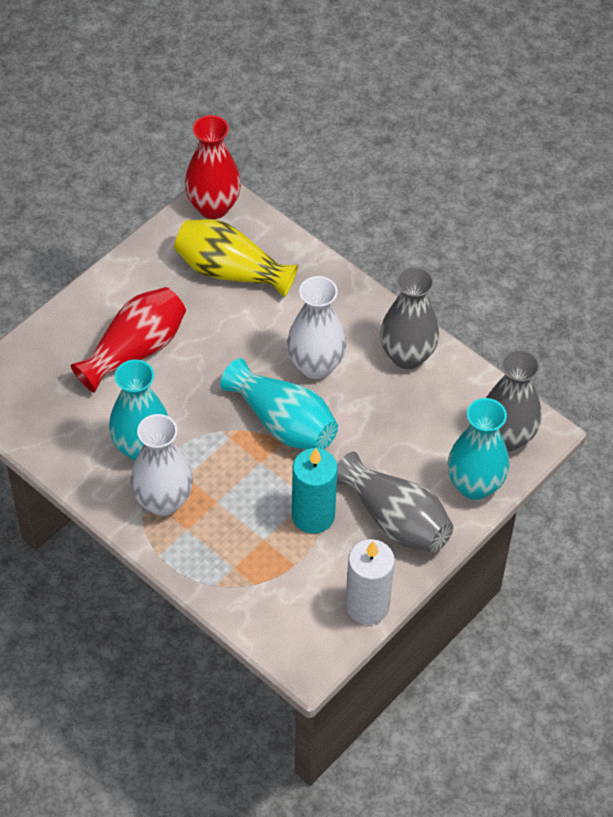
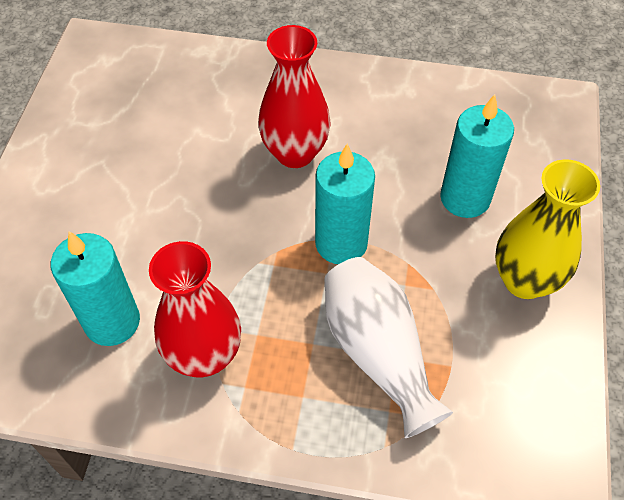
grey vase: 3 -> 0
turquoise candle: 1 -> 3
turquoise vase: 3 -> 0
white candle: 1 -> 0
white vase: 2 -> 1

__Activity__: Return the whole listing word for word, minus its pictures.

__Solution to the problem__:
grey vase: 3 -> 0
turquoise candle: 1 -> 3
turquoise vase: 3 -> 0
white candle: 1 -> 0
white vase: 2 -> 1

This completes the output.